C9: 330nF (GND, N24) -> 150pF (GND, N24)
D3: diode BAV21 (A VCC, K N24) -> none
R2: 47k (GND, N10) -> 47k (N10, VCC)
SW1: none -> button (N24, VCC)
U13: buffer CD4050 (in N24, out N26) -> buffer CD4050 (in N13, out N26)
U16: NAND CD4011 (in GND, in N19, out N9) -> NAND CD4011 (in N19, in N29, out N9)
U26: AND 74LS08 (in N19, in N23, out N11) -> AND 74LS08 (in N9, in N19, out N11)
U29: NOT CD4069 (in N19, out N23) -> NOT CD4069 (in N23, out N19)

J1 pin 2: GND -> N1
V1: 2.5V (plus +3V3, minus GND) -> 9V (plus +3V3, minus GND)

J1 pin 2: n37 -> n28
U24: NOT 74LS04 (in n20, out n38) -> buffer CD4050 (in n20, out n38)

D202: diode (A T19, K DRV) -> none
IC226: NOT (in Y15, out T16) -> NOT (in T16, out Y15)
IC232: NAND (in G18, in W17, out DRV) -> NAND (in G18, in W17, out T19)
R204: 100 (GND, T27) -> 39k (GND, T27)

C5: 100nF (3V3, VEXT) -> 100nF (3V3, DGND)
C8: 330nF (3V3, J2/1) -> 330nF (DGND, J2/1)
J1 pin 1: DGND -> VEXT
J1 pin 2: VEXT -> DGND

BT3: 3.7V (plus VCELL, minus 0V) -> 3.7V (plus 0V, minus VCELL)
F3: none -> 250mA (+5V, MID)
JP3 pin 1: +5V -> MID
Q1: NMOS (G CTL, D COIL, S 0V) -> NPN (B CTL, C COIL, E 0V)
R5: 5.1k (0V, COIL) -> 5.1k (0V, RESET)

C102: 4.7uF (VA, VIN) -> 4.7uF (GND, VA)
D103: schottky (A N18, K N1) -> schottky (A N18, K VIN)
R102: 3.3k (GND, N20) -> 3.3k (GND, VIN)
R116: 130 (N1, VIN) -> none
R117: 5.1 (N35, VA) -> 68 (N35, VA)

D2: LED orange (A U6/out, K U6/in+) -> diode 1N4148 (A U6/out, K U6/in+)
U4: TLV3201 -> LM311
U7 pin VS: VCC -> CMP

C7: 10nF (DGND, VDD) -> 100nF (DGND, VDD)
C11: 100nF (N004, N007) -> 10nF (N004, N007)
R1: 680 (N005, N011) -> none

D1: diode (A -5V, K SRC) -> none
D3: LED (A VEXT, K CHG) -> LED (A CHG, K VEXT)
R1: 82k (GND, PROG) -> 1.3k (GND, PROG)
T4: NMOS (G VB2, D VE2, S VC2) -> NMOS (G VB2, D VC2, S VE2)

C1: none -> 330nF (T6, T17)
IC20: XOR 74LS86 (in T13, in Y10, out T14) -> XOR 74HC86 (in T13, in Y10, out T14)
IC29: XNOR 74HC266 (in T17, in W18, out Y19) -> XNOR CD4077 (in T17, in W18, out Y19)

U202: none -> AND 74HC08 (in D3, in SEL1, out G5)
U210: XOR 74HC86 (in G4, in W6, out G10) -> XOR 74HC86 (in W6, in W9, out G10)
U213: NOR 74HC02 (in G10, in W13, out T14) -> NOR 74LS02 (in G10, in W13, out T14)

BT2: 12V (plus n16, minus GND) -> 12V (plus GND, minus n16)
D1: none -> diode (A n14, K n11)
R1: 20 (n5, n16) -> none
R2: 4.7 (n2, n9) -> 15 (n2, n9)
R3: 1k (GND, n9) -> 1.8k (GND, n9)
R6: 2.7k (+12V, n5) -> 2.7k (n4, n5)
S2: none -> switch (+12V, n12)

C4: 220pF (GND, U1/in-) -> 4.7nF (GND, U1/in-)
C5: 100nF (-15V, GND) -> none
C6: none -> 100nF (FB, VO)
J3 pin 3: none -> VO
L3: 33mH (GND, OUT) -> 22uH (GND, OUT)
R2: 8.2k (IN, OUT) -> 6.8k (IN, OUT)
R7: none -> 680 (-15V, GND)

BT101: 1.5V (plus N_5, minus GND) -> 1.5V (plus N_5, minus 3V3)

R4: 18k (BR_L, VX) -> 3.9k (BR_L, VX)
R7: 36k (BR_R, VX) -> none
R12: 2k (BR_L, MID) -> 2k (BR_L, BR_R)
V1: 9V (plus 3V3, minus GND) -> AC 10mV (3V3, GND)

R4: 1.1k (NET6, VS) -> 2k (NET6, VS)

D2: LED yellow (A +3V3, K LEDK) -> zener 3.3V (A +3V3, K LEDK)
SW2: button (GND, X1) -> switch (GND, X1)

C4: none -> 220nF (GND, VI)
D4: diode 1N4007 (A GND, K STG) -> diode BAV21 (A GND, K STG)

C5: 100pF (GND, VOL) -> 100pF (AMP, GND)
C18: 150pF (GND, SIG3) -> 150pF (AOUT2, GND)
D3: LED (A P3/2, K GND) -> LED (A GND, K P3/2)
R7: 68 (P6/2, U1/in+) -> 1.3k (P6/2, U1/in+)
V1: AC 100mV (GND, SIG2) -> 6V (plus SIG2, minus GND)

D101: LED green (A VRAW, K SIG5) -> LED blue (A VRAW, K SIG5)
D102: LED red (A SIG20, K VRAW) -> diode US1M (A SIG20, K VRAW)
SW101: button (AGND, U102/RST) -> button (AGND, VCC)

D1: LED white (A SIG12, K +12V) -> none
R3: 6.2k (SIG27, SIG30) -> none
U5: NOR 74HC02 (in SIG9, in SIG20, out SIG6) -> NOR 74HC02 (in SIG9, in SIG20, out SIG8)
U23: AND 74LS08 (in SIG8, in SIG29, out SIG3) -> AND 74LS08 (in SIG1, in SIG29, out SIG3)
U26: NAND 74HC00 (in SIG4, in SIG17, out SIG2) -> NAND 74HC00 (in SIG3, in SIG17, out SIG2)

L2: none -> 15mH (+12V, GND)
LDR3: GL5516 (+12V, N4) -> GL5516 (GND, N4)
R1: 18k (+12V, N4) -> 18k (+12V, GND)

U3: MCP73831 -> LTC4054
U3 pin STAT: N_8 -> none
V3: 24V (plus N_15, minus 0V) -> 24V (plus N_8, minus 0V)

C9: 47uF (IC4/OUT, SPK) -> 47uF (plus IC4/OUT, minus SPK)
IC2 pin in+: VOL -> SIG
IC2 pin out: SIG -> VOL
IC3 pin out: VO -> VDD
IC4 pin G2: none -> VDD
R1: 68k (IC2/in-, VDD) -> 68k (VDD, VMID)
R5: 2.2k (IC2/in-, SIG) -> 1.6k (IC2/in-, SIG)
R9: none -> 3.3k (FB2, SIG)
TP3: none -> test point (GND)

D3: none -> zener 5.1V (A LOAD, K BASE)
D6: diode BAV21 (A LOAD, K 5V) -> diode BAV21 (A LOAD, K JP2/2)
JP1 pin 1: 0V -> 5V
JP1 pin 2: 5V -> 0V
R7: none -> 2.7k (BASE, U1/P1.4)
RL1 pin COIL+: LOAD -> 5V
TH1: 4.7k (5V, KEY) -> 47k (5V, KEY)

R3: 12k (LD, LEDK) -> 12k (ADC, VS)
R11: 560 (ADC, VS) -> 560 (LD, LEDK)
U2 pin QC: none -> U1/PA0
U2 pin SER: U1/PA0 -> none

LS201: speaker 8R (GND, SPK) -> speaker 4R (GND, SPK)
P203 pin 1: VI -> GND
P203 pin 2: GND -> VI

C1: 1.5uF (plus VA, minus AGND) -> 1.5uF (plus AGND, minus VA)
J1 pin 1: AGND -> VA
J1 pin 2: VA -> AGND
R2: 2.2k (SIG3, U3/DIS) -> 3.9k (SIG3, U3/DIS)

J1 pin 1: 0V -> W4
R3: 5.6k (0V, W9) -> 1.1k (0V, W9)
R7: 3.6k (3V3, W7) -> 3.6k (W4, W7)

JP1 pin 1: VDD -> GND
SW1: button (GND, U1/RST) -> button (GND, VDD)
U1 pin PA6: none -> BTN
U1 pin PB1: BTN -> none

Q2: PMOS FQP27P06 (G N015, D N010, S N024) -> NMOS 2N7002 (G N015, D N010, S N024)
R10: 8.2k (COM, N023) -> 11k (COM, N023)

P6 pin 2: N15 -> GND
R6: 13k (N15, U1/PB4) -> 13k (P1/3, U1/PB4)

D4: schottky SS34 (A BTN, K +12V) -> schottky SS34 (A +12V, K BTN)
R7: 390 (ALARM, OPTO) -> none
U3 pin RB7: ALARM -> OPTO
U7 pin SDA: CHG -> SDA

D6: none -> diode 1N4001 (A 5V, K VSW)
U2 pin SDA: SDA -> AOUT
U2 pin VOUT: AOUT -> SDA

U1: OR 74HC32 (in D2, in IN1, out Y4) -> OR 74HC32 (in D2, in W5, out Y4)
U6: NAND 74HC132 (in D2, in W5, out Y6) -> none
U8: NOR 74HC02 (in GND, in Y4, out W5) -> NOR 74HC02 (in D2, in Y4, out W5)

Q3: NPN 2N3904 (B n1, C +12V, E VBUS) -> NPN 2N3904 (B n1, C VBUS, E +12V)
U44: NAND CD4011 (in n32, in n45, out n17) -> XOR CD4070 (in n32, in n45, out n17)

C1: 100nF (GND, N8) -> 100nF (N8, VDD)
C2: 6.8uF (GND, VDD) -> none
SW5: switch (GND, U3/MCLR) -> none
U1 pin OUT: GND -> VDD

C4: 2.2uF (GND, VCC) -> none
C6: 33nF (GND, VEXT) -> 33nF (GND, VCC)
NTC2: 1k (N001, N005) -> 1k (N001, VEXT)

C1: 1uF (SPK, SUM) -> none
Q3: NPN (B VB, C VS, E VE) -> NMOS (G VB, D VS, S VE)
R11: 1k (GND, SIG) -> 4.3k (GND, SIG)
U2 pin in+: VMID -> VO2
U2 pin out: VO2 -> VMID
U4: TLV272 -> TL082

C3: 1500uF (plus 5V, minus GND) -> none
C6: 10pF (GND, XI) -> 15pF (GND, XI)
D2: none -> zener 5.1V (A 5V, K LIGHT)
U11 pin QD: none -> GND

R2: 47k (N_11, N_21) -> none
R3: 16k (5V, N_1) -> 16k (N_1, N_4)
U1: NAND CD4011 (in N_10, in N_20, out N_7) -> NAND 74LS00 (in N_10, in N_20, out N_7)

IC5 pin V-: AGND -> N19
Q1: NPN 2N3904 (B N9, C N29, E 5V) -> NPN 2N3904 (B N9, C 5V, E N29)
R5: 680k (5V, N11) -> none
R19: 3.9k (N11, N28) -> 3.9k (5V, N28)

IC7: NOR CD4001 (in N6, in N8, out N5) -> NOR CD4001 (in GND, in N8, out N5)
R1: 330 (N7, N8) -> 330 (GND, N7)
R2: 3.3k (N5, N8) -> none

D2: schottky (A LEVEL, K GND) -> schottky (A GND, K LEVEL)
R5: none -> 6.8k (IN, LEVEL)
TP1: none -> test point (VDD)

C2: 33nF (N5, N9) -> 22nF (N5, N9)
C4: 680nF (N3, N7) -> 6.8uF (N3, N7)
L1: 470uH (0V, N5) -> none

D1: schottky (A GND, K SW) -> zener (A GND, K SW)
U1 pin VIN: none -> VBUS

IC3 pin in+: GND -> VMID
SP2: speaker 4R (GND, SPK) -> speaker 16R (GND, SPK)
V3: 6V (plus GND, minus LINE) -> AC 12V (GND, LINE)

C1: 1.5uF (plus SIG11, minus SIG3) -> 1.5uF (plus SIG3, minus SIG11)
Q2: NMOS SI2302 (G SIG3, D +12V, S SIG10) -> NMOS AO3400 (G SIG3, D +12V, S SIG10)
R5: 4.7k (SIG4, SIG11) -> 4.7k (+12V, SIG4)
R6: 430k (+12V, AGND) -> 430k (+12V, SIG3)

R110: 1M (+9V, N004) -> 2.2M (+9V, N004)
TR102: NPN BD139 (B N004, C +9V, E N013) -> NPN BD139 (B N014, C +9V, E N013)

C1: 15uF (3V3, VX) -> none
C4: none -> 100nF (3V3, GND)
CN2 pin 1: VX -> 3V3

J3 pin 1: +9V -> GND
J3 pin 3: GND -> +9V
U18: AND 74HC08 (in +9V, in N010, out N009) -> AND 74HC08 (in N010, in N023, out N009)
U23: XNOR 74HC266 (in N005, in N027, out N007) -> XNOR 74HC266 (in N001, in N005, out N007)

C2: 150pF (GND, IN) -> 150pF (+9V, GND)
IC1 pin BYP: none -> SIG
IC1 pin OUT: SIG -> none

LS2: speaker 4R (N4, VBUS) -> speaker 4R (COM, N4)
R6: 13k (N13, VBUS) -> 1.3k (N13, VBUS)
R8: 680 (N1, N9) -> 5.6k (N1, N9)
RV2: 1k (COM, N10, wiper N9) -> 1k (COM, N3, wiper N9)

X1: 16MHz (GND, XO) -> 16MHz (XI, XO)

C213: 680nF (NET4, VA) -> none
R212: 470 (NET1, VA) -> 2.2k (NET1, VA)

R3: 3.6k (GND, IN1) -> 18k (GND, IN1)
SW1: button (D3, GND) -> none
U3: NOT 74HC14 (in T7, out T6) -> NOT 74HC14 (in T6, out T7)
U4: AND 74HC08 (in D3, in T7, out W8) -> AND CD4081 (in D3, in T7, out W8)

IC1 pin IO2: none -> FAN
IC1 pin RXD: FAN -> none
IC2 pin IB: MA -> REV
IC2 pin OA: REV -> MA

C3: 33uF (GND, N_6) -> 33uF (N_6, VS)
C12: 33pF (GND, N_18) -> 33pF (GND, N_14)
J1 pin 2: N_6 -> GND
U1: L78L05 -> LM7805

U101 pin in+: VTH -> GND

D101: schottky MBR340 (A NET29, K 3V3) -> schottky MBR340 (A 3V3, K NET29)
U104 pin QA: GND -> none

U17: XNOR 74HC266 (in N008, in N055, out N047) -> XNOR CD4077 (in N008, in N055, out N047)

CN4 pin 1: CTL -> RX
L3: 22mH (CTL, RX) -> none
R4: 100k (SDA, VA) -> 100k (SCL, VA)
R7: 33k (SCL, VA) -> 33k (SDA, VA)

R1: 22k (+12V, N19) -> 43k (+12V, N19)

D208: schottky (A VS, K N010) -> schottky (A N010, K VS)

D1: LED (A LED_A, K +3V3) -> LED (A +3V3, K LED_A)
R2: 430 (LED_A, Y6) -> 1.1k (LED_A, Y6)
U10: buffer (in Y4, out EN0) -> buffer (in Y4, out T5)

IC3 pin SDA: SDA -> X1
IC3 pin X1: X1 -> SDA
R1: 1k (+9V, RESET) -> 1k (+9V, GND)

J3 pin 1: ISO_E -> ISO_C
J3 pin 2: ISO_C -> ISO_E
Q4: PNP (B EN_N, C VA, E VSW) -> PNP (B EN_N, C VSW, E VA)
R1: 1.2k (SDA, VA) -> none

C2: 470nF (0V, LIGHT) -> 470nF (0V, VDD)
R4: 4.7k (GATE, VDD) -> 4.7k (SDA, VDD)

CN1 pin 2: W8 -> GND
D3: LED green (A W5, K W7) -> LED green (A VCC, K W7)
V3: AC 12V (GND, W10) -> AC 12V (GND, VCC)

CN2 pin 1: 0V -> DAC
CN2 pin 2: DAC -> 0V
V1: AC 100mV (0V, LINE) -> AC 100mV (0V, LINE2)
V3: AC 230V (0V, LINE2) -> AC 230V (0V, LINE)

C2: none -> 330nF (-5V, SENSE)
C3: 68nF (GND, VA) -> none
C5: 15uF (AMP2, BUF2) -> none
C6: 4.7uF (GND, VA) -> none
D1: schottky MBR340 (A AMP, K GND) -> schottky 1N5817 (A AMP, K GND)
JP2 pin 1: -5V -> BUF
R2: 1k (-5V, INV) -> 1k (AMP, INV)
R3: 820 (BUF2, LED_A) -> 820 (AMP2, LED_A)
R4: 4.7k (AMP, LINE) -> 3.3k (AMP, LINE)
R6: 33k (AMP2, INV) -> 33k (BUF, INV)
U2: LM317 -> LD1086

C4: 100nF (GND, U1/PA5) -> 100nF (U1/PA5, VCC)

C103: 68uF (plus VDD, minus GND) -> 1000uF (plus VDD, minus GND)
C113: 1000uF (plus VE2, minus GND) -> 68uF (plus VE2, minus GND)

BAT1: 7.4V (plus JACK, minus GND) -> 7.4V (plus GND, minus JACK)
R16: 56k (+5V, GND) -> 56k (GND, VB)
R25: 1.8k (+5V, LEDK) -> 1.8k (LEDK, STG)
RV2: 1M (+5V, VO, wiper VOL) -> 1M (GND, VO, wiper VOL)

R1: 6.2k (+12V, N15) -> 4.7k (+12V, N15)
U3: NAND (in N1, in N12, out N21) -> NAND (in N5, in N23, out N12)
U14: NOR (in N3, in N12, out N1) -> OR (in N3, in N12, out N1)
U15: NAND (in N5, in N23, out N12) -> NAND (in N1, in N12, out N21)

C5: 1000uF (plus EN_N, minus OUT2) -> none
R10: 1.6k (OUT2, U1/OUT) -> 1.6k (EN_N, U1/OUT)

************

- **EXERCISE DESCRIPTION**:
When you retype the data above, start at its first line, stop after the line containing "C11: 100nF (N004, N007) -> 10nF (N004, N007)", and leave out everything else.

- **ANSWER TO THIS EXERCISE**:
C9: 330nF (GND, N24) -> 150pF (GND, N24)
D3: diode BAV21 (A VCC, K N24) -> none
R2: 47k (GND, N10) -> 47k (N10, VCC)
SW1: none -> button (N24, VCC)
U13: buffer CD4050 (in N24, out N26) -> buffer CD4050 (in N13, out N26)
U16: NAND CD4011 (in GND, in N19, out N9) -> NAND CD4011 (in N19, in N29, out N9)
U26: AND 74LS08 (in N19, in N23, out N11) -> AND 74LS08 (in N9, in N19, out N11)
U29: NOT CD4069 (in N19, out N23) -> NOT CD4069 (in N23, out N19)

J1 pin 2: GND -> N1
V1: 2.5V (plus +3V3, minus GND) -> 9V (plus +3V3, minus GND)

J1 pin 2: n37 -> n28
U24: NOT 74LS04 (in n20, out n38) -> buffer CD4050 (in n20, out n38)

D202: diode (A T19, K DRV) -> none
IC226: NOT (in Y15, out T16) -> NOT (in T16, out Y15)
IC232: NAND (in G18, in W17, out DRV) -> NAND (in G18, in W17, out T19)
R204: 100 (GND, T27) -> 39k (GND, T27)

C5: 100nF (3V3, VEXT) -> 100nF (3V3, DGND)
C8: 330nF (3V3, J2/1) -> 330nF (DGND, J2/1)
J1 pin 1: DGND -> VEXT
J1 pin 2: VEXT -> DGND

BT3: 3.7V (plus VCELL, minus 0V) -> 3.7V (plus 0V, minus VCELL)
F3: none -> 250mA (+5V, MID)
JP3 pin 1: +5V -> MID
Q1: NMOS (G CTL, D COIL, S 0V) -> NPN (B CTL, C COIL, E 0V)
R5: 5.1k (0V, COIL) -> 5.1k (0V, RESET)

C102: 4.7uF (VA, VIN) -> 4.7uF (GND, VA)
D103: schottky (A N18, K N1) -> schottky (A N18, K VIN)
R102: 3.3k (GND, N20) -> 3.3k (GND, VIN)
R116: 130 (N1, VIN) -> none
R117: 5.1 (N35, VA) -> 68 (N35, VA)

D2: LED orange (A U6/out, K U6/in+) -> diode 1N4148 (A U6/out, K U6/in+)
U4: TLV3201 -> LM311
U7 pin VS: VCC -> CMP

C7: 10nF (DGND, VDD) -> 100nF (DGND, VDD)
C11: 100nF (N004, N007) -> 10nF (N004, N007)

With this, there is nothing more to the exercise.